● EXCERPTED RECORDS
· · · ·

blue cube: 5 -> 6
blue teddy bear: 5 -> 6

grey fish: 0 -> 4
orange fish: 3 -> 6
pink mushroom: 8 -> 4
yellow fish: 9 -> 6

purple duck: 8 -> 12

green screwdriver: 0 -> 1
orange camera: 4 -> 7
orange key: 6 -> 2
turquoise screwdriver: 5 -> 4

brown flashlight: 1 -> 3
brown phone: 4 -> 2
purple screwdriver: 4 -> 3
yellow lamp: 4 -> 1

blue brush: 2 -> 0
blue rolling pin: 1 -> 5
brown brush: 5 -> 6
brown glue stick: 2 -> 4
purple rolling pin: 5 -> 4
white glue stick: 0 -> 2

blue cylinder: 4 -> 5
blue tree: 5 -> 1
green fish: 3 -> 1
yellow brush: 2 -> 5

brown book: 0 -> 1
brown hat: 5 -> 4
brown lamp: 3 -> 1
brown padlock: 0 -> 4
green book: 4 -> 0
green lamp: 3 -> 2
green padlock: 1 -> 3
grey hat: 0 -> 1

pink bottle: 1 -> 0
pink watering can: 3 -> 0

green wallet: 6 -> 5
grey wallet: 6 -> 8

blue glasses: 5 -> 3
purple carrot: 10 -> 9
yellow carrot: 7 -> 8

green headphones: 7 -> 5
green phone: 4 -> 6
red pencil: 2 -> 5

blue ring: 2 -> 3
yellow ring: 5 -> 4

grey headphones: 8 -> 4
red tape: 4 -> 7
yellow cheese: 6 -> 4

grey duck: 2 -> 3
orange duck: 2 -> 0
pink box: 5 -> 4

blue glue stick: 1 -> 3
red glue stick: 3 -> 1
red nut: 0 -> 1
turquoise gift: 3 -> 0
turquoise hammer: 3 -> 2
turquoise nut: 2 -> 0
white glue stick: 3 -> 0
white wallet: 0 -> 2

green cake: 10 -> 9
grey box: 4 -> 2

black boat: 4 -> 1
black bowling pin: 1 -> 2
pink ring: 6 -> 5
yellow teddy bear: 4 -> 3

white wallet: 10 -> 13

· · · ·

● TASK GOAL
Provide the number of lines above in which the word "headphones" appears, with no further words.

● WRITTEN SOLUTION
2